::: Records provided :::

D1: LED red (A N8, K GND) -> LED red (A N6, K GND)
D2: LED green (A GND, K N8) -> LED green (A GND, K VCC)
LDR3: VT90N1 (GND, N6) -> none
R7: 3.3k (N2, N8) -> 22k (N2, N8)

:::
::: Records provided :::

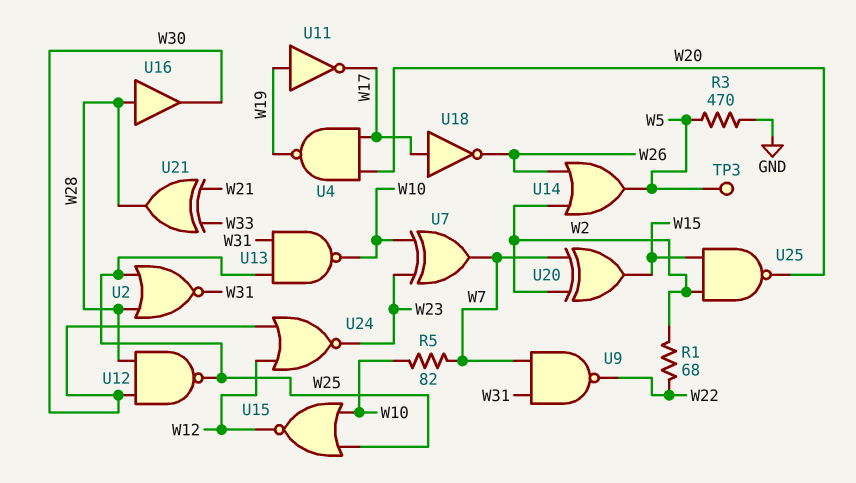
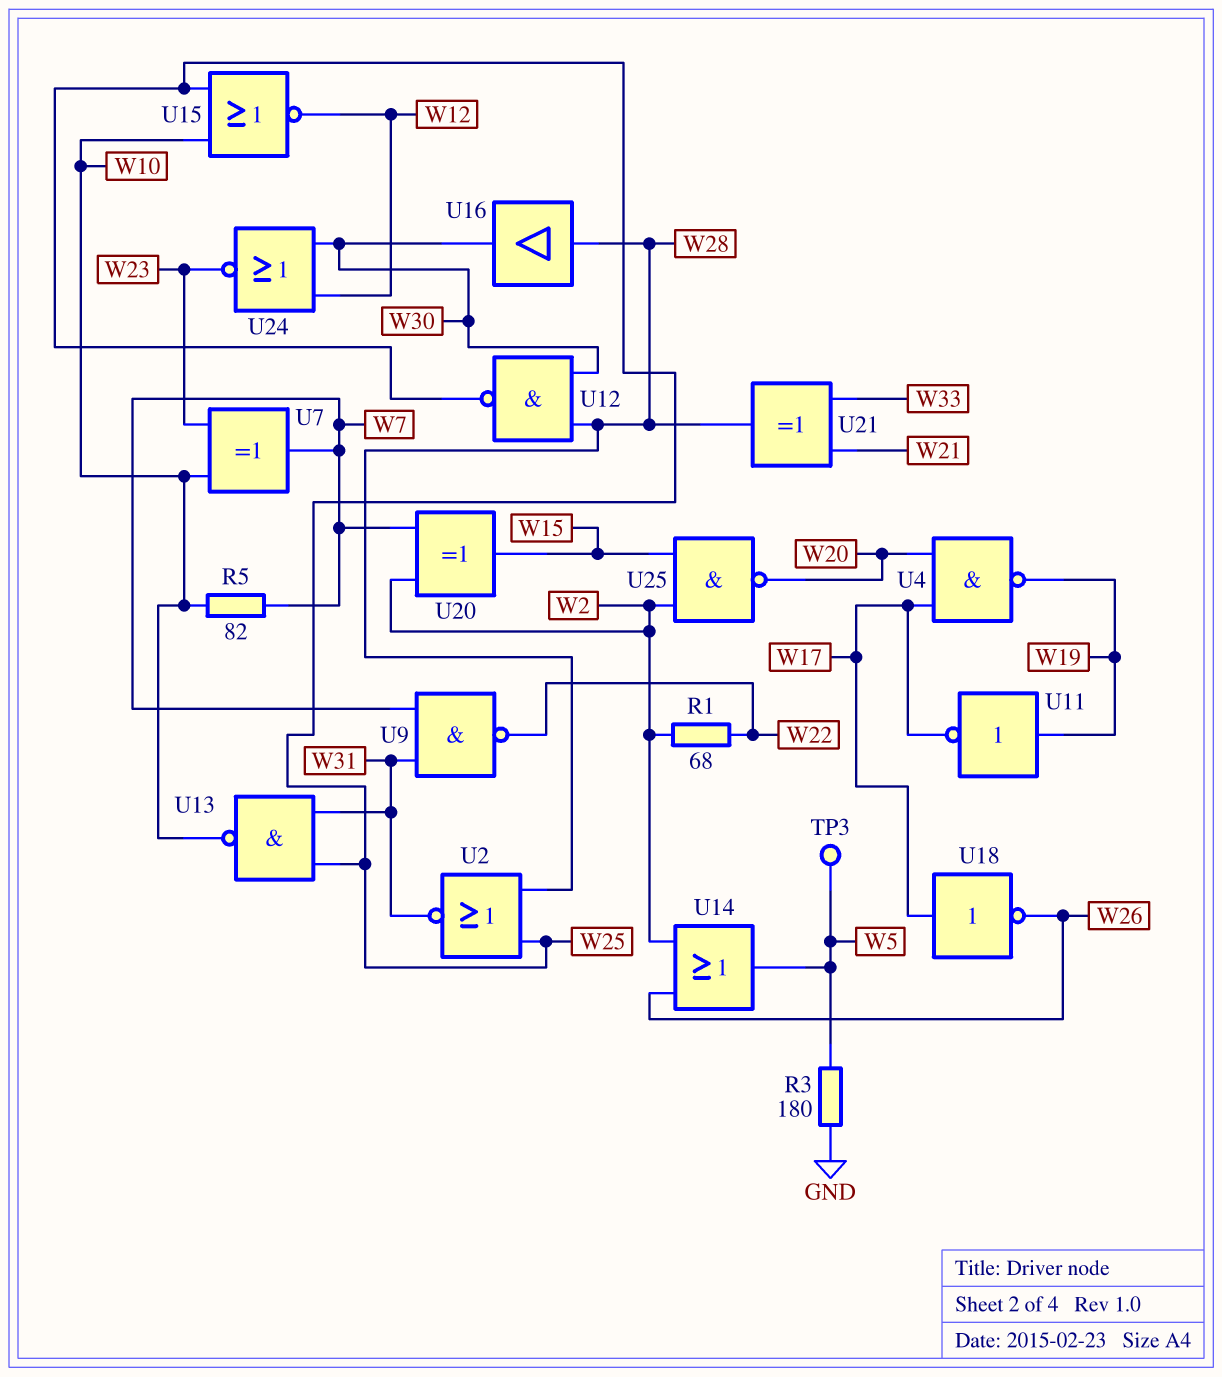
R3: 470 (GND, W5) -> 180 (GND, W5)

:::

**Task instructions:** Using the data above, transcribe the lines that run from the line with "D1: LED red" to the line with "R7: 3.3k (N2, N8) -> 22k (N2, N8)", both ends kept, and output nothing else.

**Expected output:**
D1: LED red (A N8, K GND) -> LED red (A N6, K GND)
D2: LED green (A GND, K N8) -> LED green (A GND, K VCC)
LDR3: VT90N1 (GND, N6) -> none
R7: 3.3k (N2, N8) -> 22k (N2, N8)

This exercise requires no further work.